Task to complete -
Although the entries hold pictures, only their words are printed back, exactly as given.

========

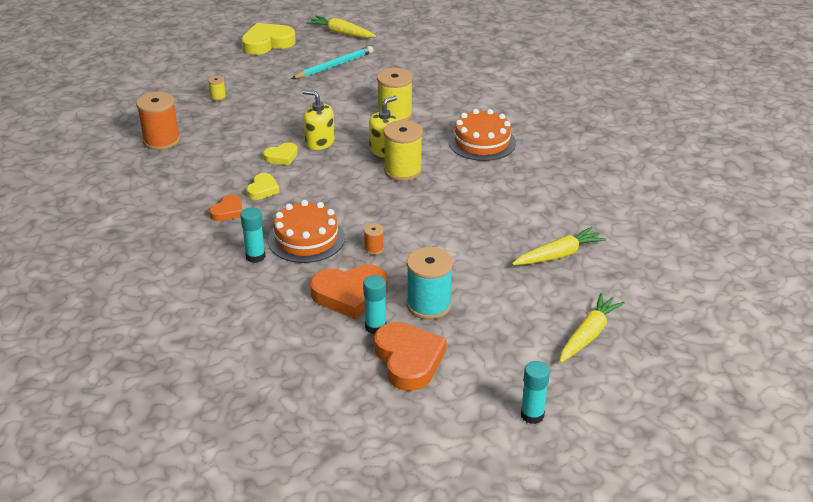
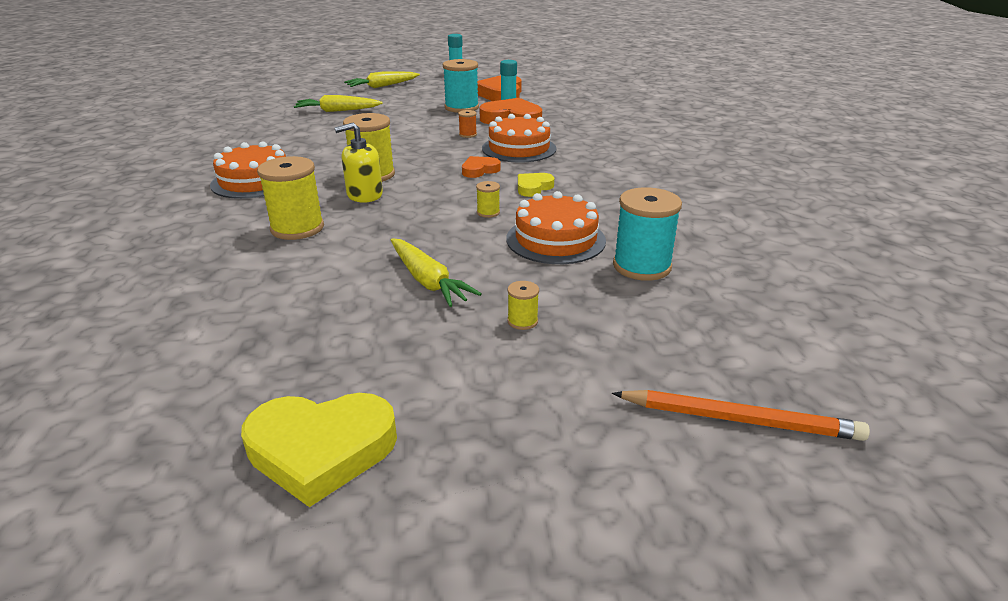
camera: 155 degrees left, 5 degrees down
(111, 83) = (740, 419): none -> orange pencil
(161, 140) = (642, 266): orange spool -> turquoise spool
(222, 146) = (555, 239): none -> orange cake
(228, 211) = (581, 178): orange heart -> orange heart (479, 170)
(255, 256) = (572, 146): turquoise glue stick -> none
(281, 157) = (488, 212): yellow heart -> yellow spool
(320, 142) = (427, 218): yellow soap dispenser -> none
(334, 65) = (265, 335): turquoise pencil -> none
(341, 33) = (131, 429): yellow carrot -> yellow carrot (428, 281)

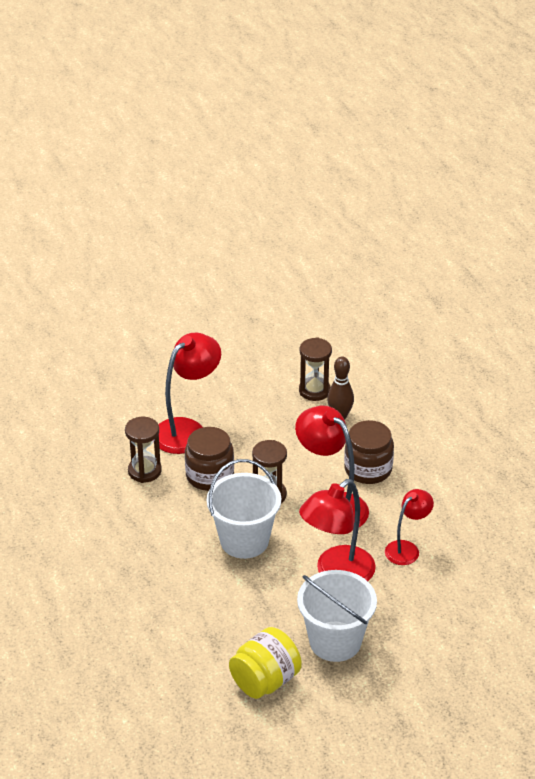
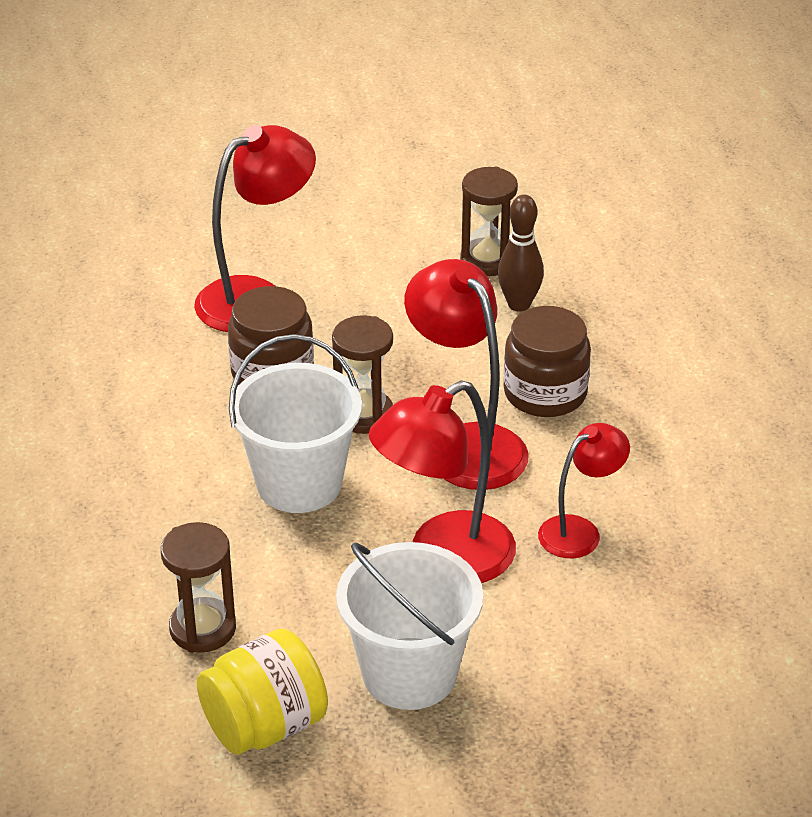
camera: 10 degrees right, 0 degrees up
(144, 471) = (166, 353): brown hourglass -> brown hourglass (203, 628)

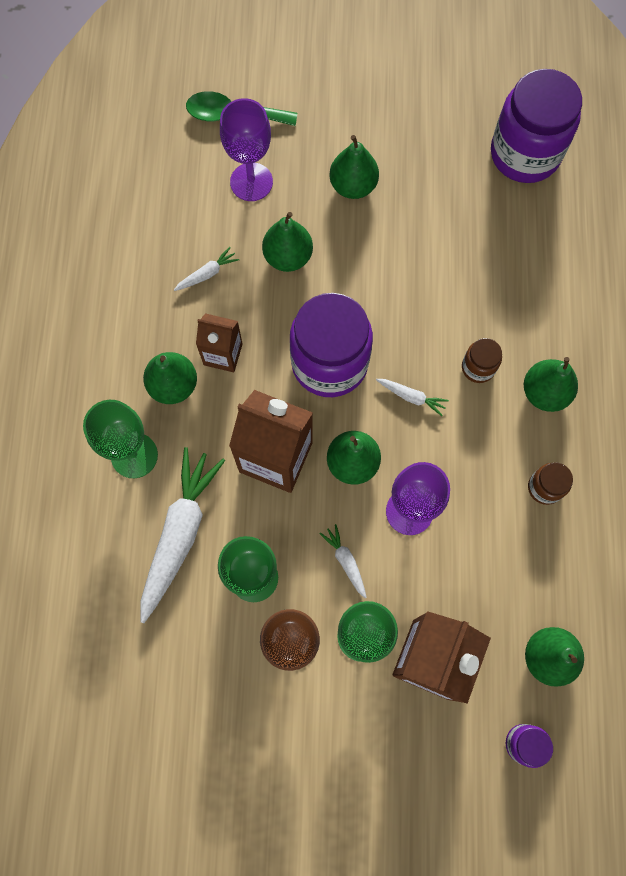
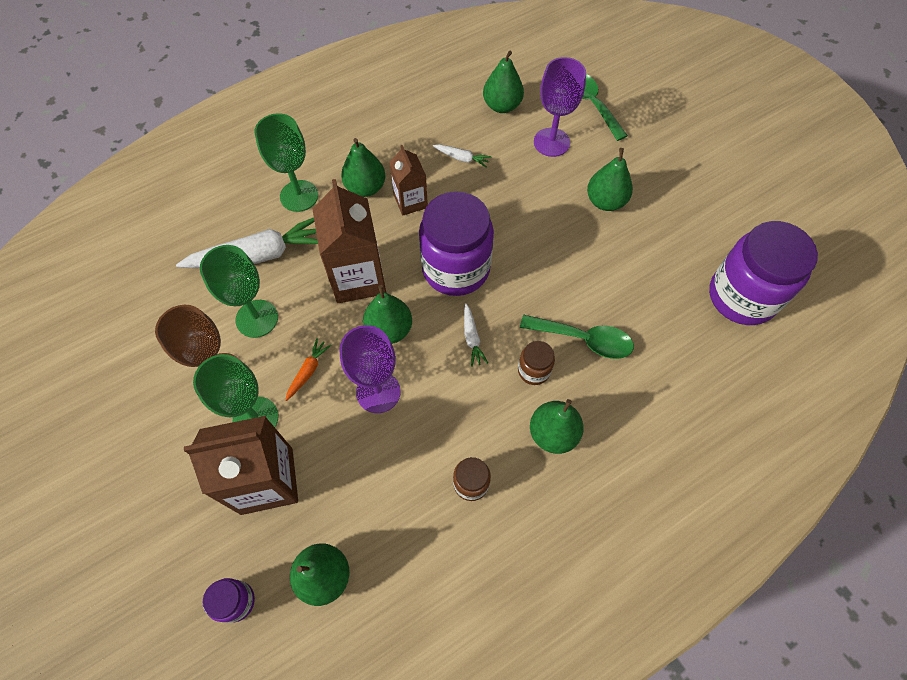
camera: 55 degrees right, 10 degrees down
(288, 257) = (515, 195): green pear -> green pear (502, 106)
(345, 561) = (308, 371): white carrot -> orange carrot
(477, 306) = (584, 339): none -> green spoon

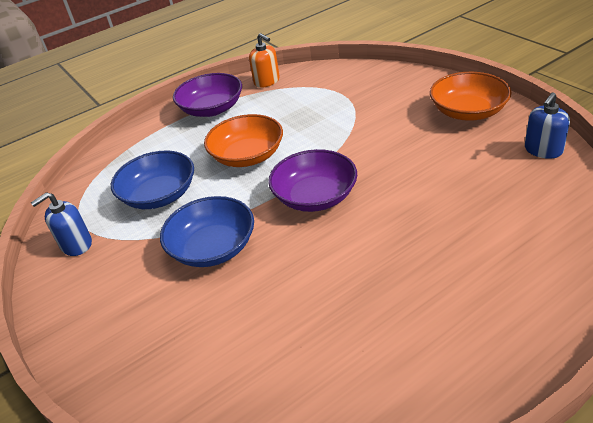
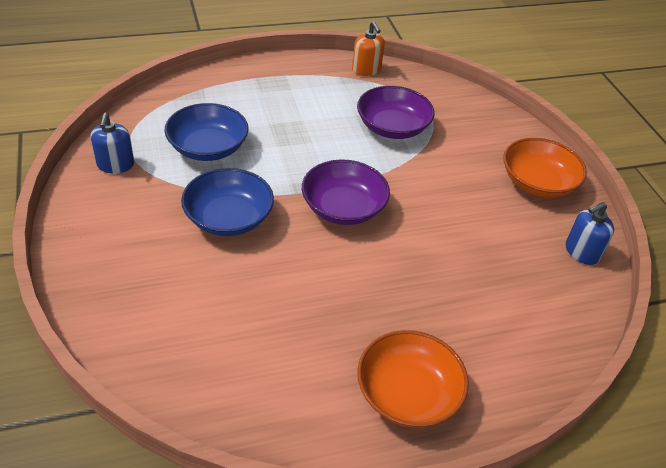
camera: 10 degrees right, 5 degrees up
(76, 244) = (115, 165): blue soap dispenser -> blue soap dispenser turned 75 degrees counterclockwise
(212, 109) = (299, 78): purple bowl -> purple bowl (392, 127)
(247, 156) = (305, 141): orange bowl -> orange bowl (408, 393)

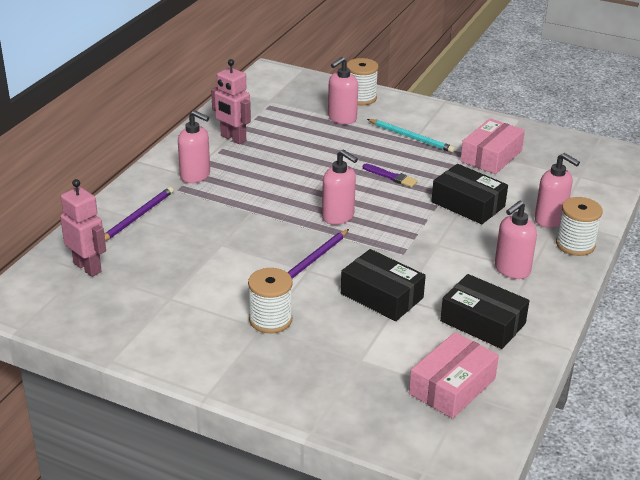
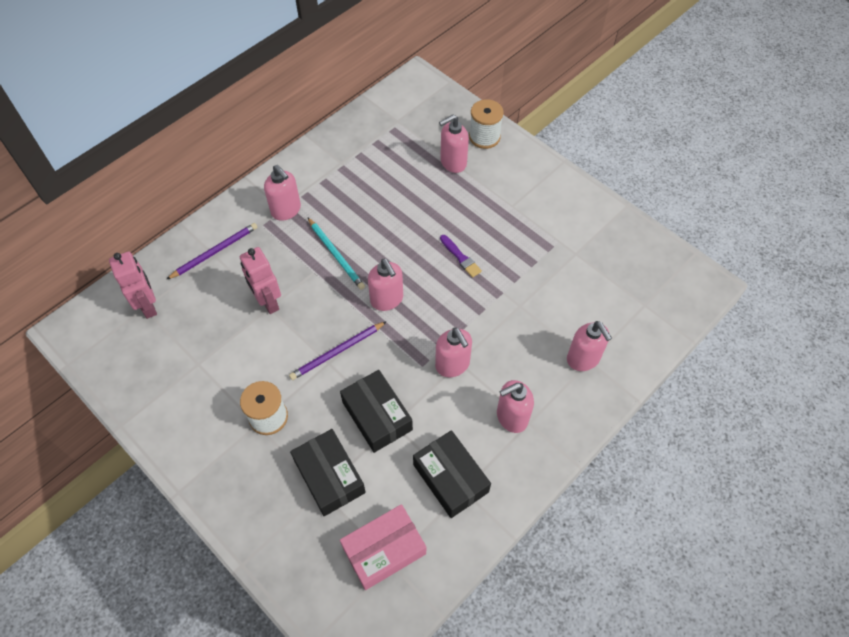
camera: 20 degrees right, 25 degrees up
(233, 138) = (341, 167): pink robot -> pink robot (268, 302)
(411, 137) = (506, 206): turquoise pencil -> turquoise pencil (336, 255)
(432, 247) = (452, 365): none -> pink soap dispenser
(468, 204) = (514, 315): black box -> black box (329, 476)
(491, 156) = (570, 253): pink box -> none
(575, 245) = (590, 401): white spool -> none

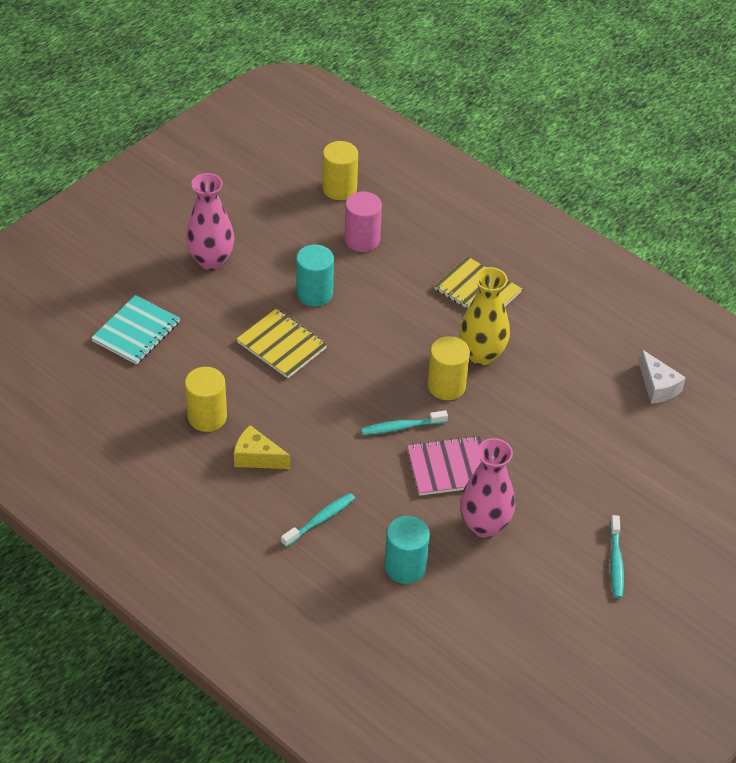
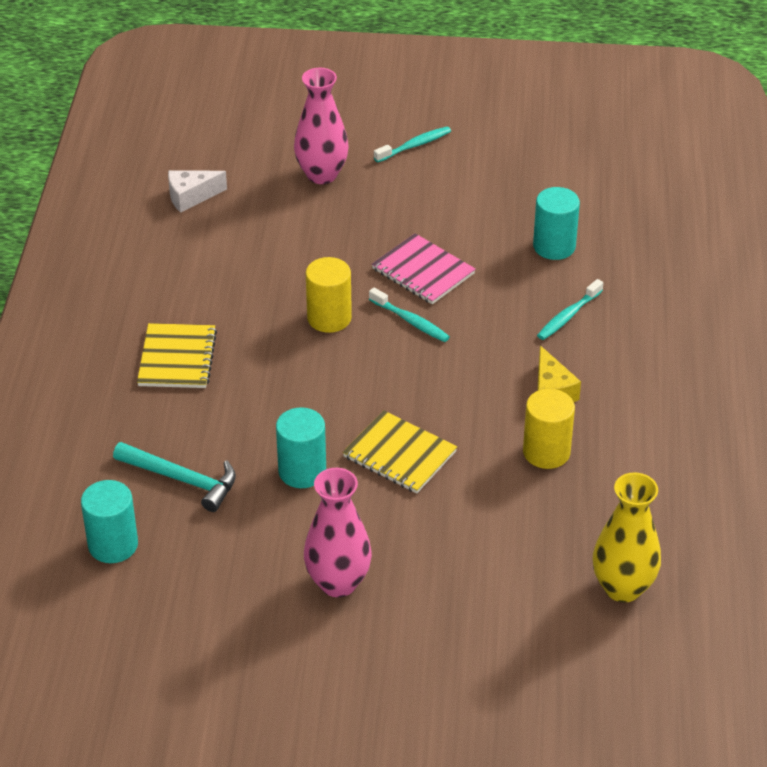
camera: 125 degrees left, 5 degrees down
(136, 331) = (503, 576): turquoise notebook -> none
(281, 345) = (400, 454): yellow notebook -> yellow notebook turned 60 degrees counterclockwise
(320, 520) = (568, 316): turquoise toothbrush -> turquoise toothbrush turned 60 degrees counterclockwise
(339, 189) = (113, 545): yellow cylinder -> turquoise cylinder
(362, 240) = (183, 480): pink cylinder -> turquoise hammer
(481, 354) = (264, 315): yellow vase -> yellow vase (622, 588)
(484, 525) = (461, 225): pink vase -> pink vase (322, 175)
(658, 387) = (191, 197): white cheese -> white cheese turned 135 degrees counterclockwise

========

Output -
camera: 155 degrees left, 5 degrees down
(111, 83) = (740, 419): none -> orange pencil
(161, 140) = (642, 266): orange spool -> turquoise spool
(222, 146) = (555, 239): none -> orange cake
(228, 211) = (581, 178): orange heart -> orange heart (479, 170)
(255, 256) = (572, 146): turquoise glue stick -> none
(281, 157) = (488, 212): yellow heart -> yellow spool
(320, 142) = (427, 218): yellow soap dispenser -> none
(334, 65) = (265, 335): turquoise pencil -> none
(341, 33) = (131, 429): yellow carrot -> yellow carrot (428, 281)

camera: 10 degrees right, 0 degrees up
(144, 471) = (166, 353): brown hourglass -> brown hourglass (203, 628)

camera: 55 degrees right, 10 degrees down
(288, 257) = (515, 195): green pear -> green pear (502, 106)
(345, 561) = (308, 371): white carrot -> orange carrot
(477, 306) = (584, 339): none -> green spoon

camera: 10 degrees right, 5 degrees up
(76, 244) = (115, 165): blue soap dispenser -> blue soap dispenser turned 75 degrees counterclockwise
(212, 109) = (299, 78): purple bowl -> purple bowl (392, 127)
(247, 156) = (305, 141): orange bowl -> orange bowl (408, 393)

camera: 20 degrees right, 25 degrees up
(233, 138) = (341, 167): pink robot -> pink robot (268, 302)
(411, 137) = (506, 206): turquoise pencil -> turquoise pencil (336, 255)
(432, 247) = (452, 365): none -> pink soap dispenser
(468, 204) = (514, 315): black box -> black box (329, 476)
(491, 156) = (570, 253): pink box -> none
(575, 245) = (590, 401): white spool -> none

camera: 125 degrees left, 5 degrees down
(136, 331) = (503, 576): turquoise notebook -> none
(281, 345) = (400, 454): yellow notebook -> yellow notebook turned 60 degrees counterclockwise
(320, 520) = (568, 316): turquoise toothbrush -> turquoise toothbrush turned 60 degrees counterclockwise
(339, 189) = (113, 545): yellow cylinder -> turquoise cylinder
(362, 240) = (183, 480): pink cylinder -> turquoise hammer
(481, 354) = (264, 315): yellow vase -> yellow vase (622, 588)
(484, 525) = (461, 225): pink vase -> pink vase (322, 175)
(658, 387) = (191, 197): white cheese -> white cheese turned 135 degrees counterclockwise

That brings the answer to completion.